→ **Listed records**

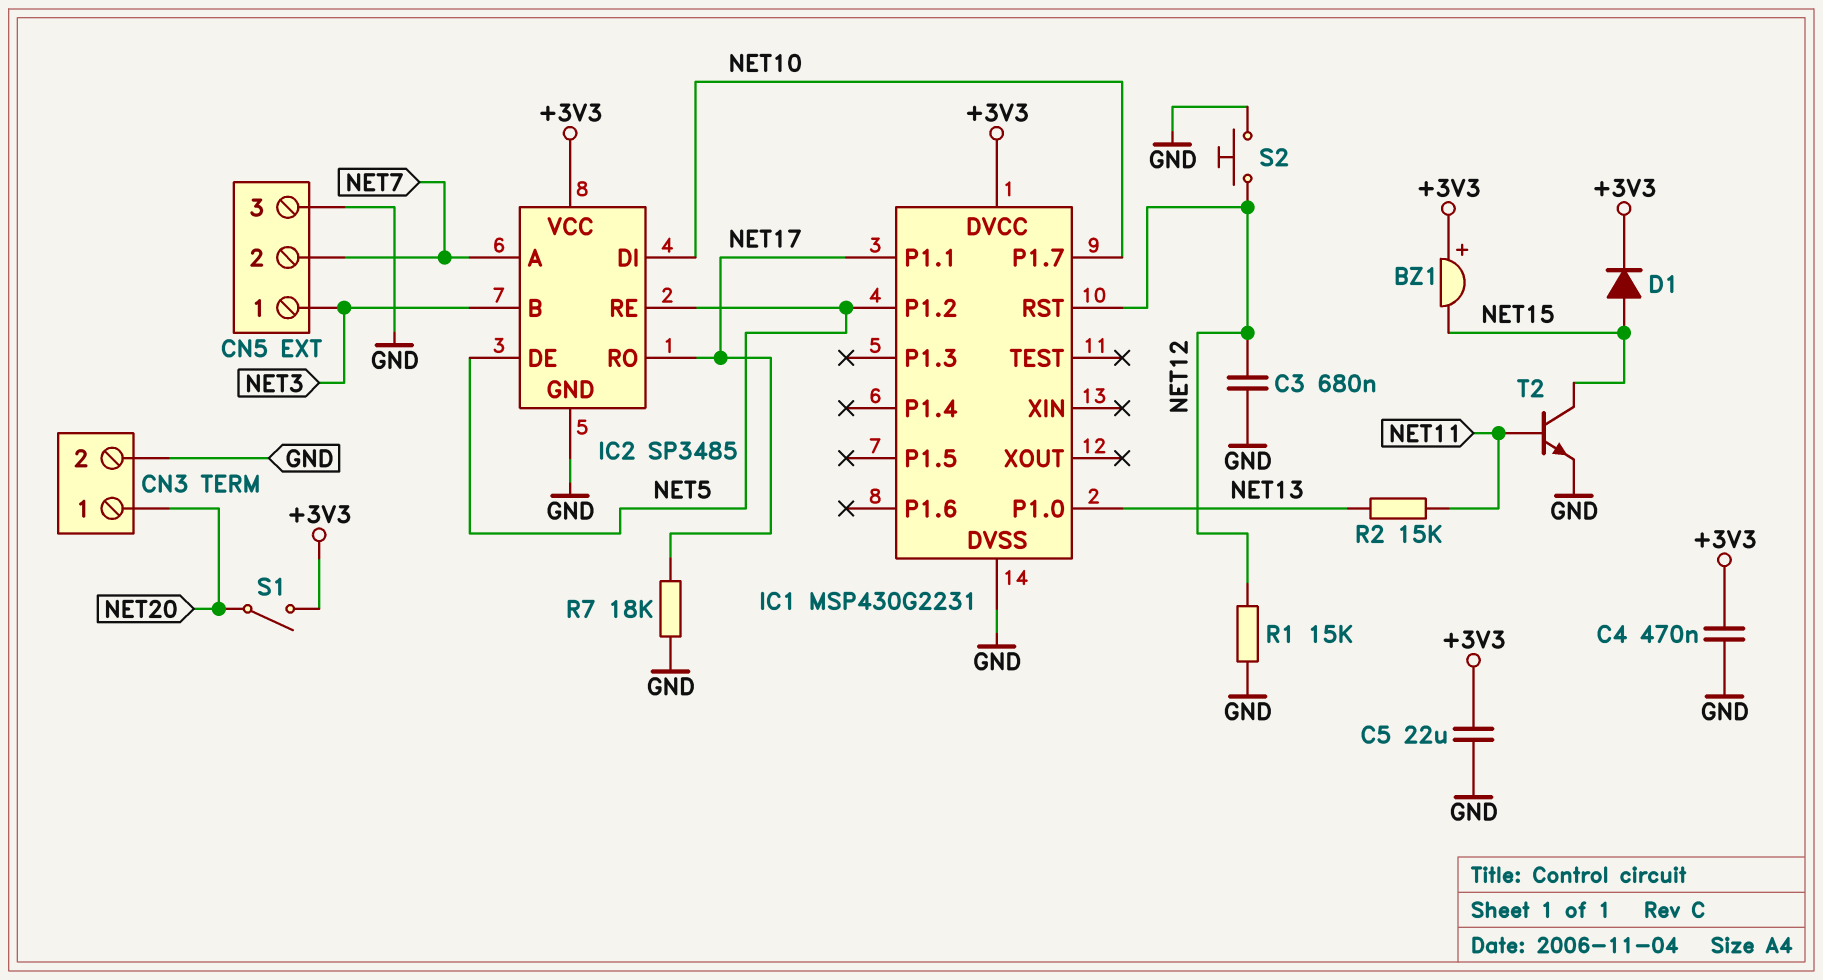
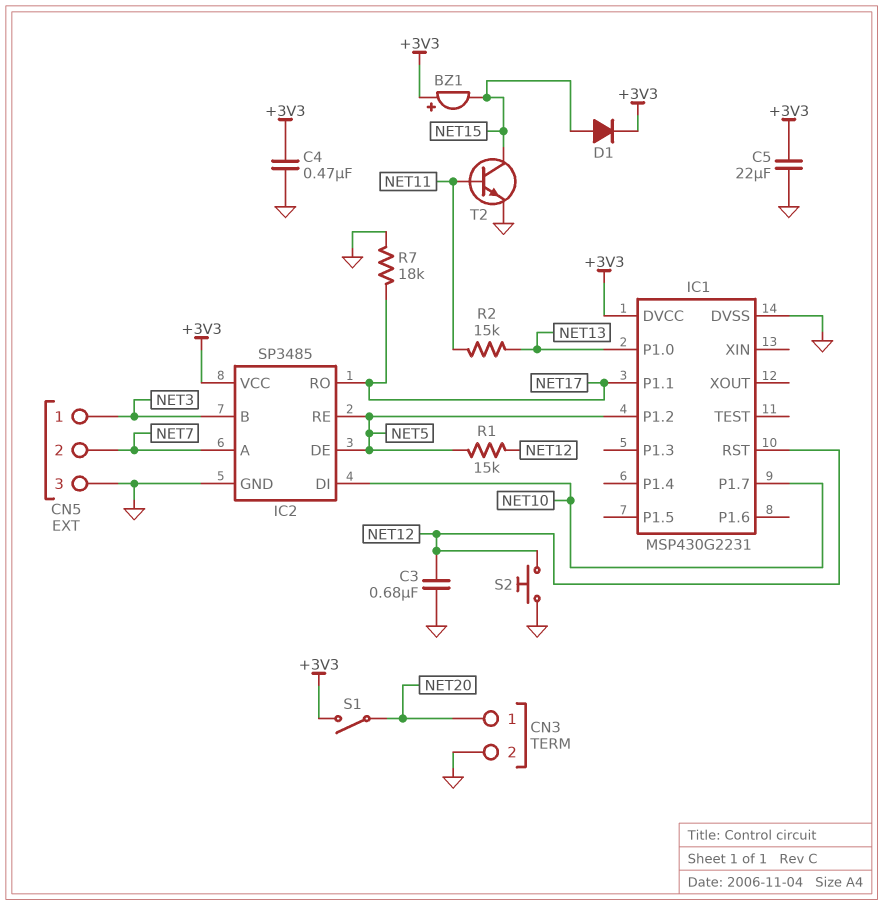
R1: 15k (GND, NET12) -> 15k (NET5, NET12)

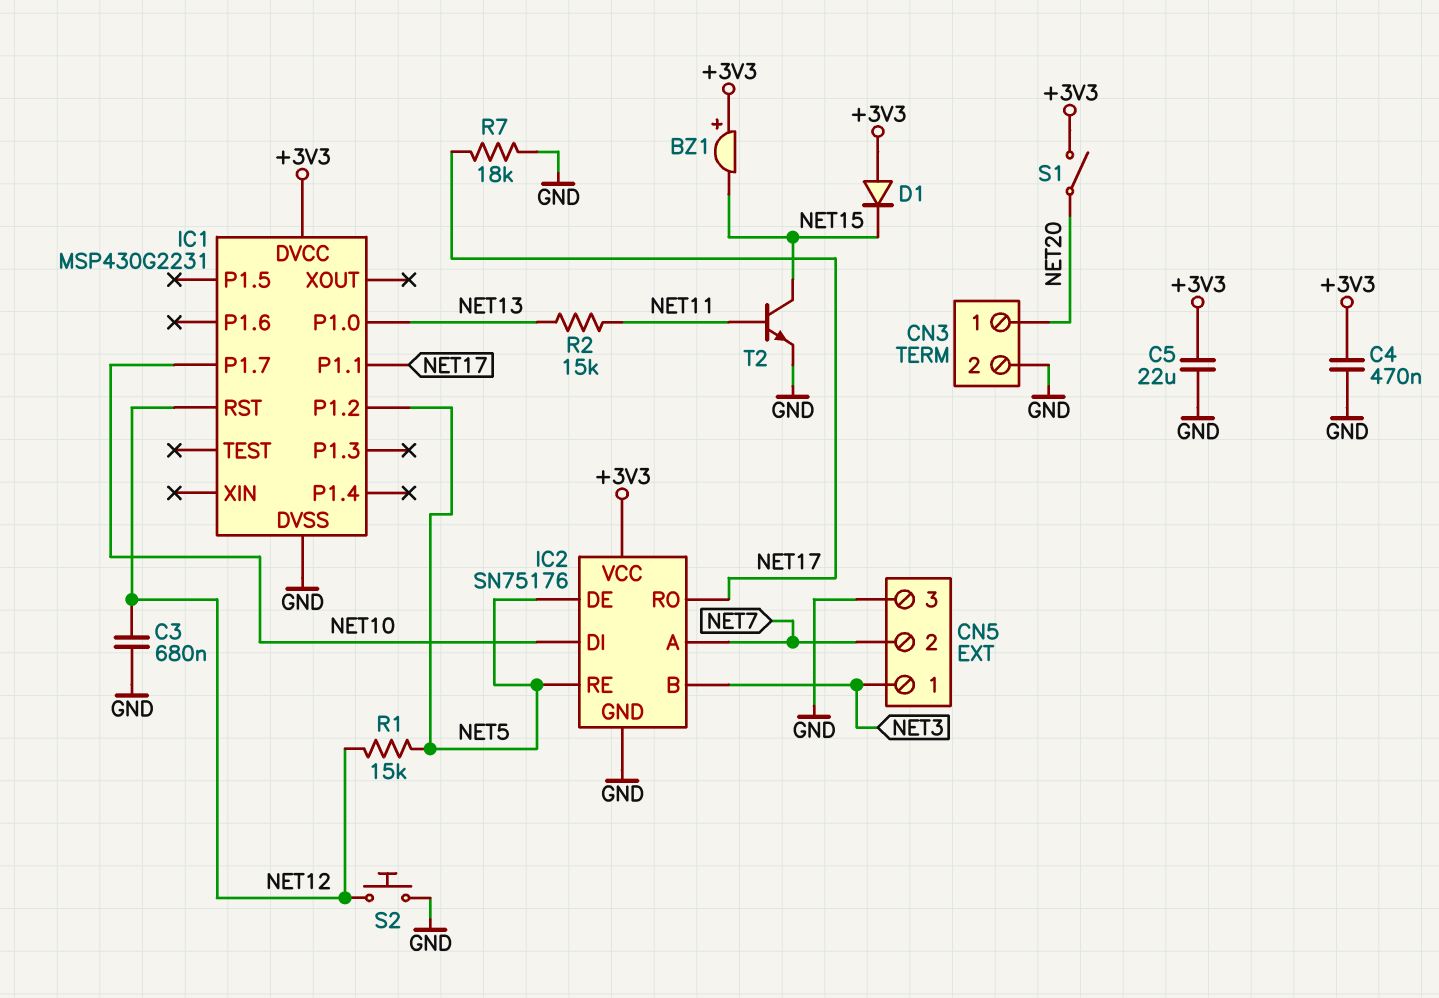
D1: diode (A NET15, K +3V3) -> diode (A +3V3, K NET15)
IC2: SP3485 -> SN75176

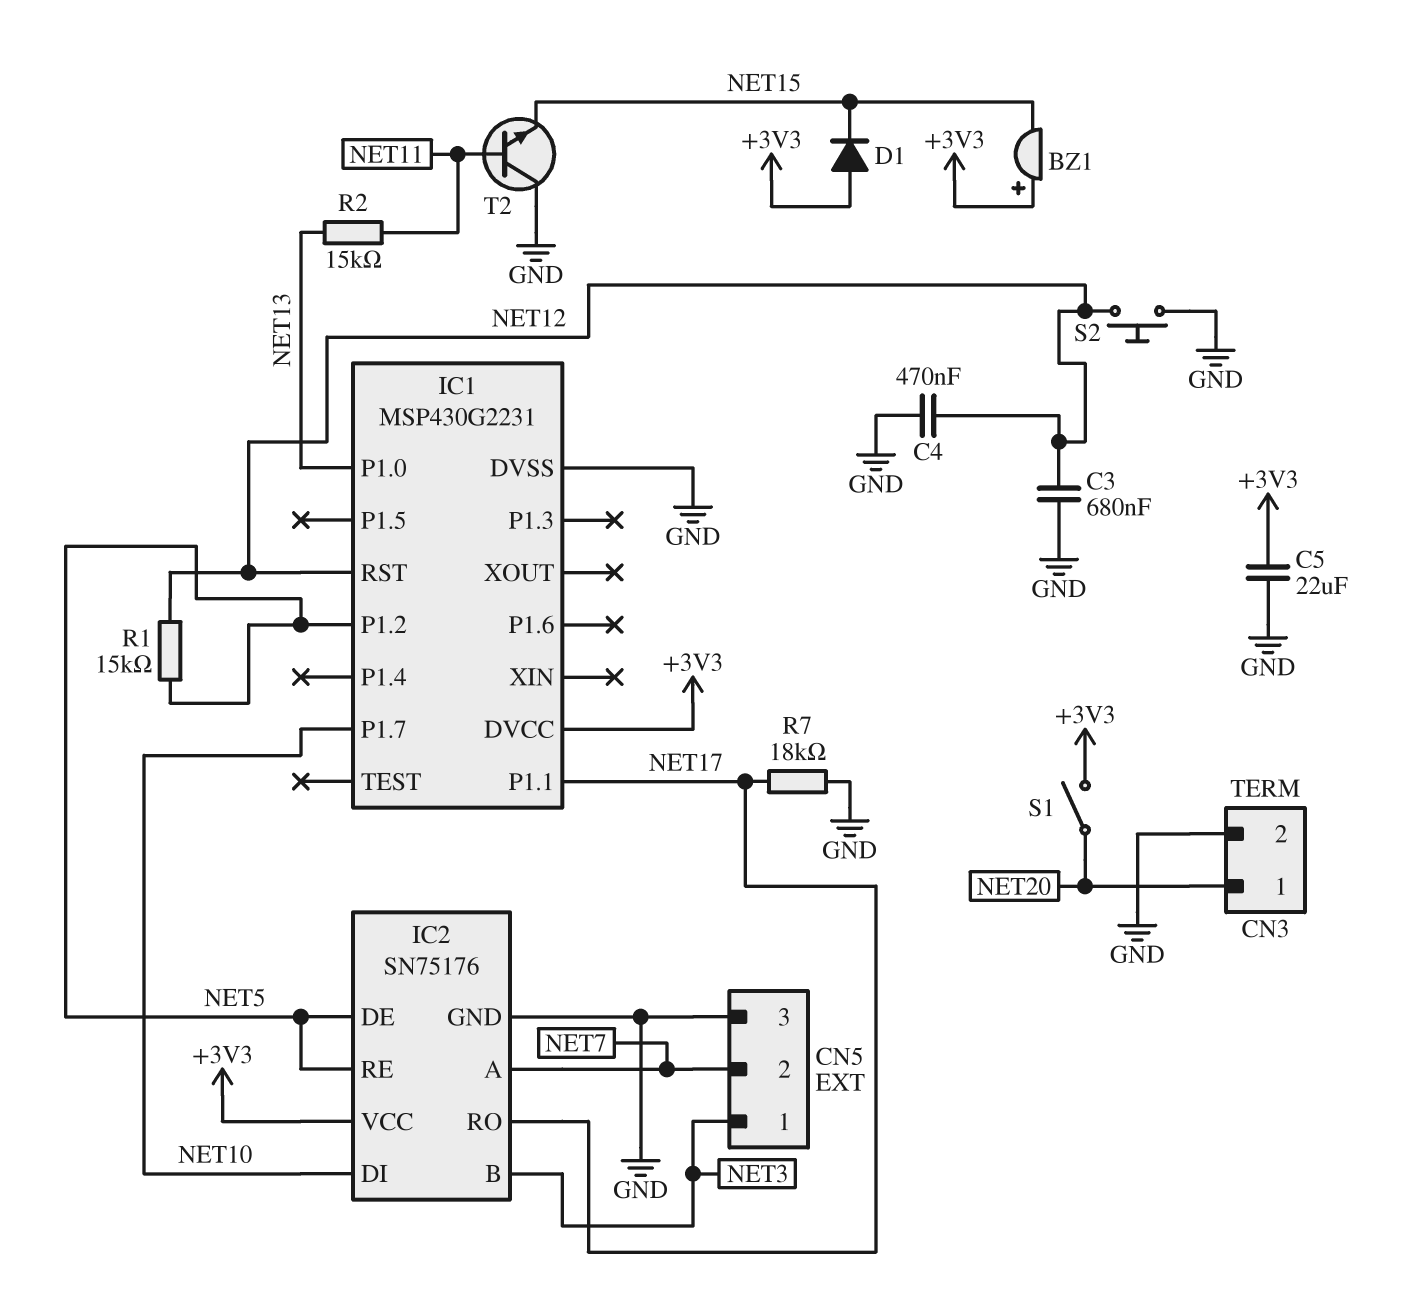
C4: 470nF (+3V3, GND) -> 470nF (GND, NET12)
T2: NPN (B NET11, C NET15, E GND) -> NPN (B NET11, C GND, E NET15)

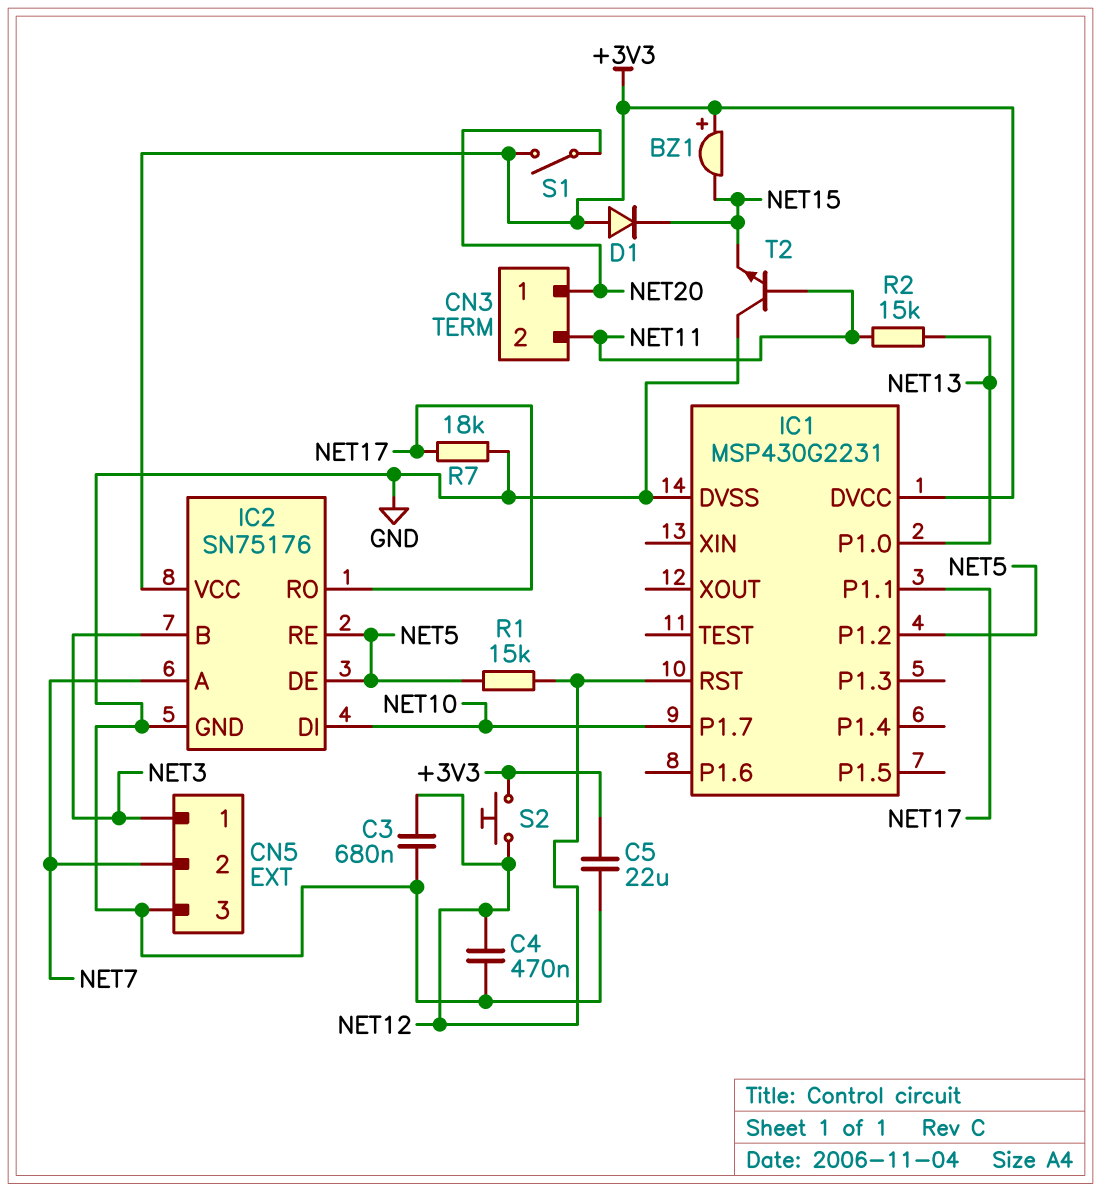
CN3 pin 2: GND -> NET11
S2: button (GND, NET12) -> button (+3V3, NET12)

→ **Task prompt**
Leaving every picture out, write out exactly the lines from the one that holds "T2: NPN (B NET11, C" through the end of the listing, both included.

→ **Answer to the problem**
T2: NPN (B NET11, C NET15, E GND) -> NPN (B NET11, C GND, E NET15)

CN3 pin 2: GND -> NET11
S2: button (GND, NET12) -> button (+3V3, NET12)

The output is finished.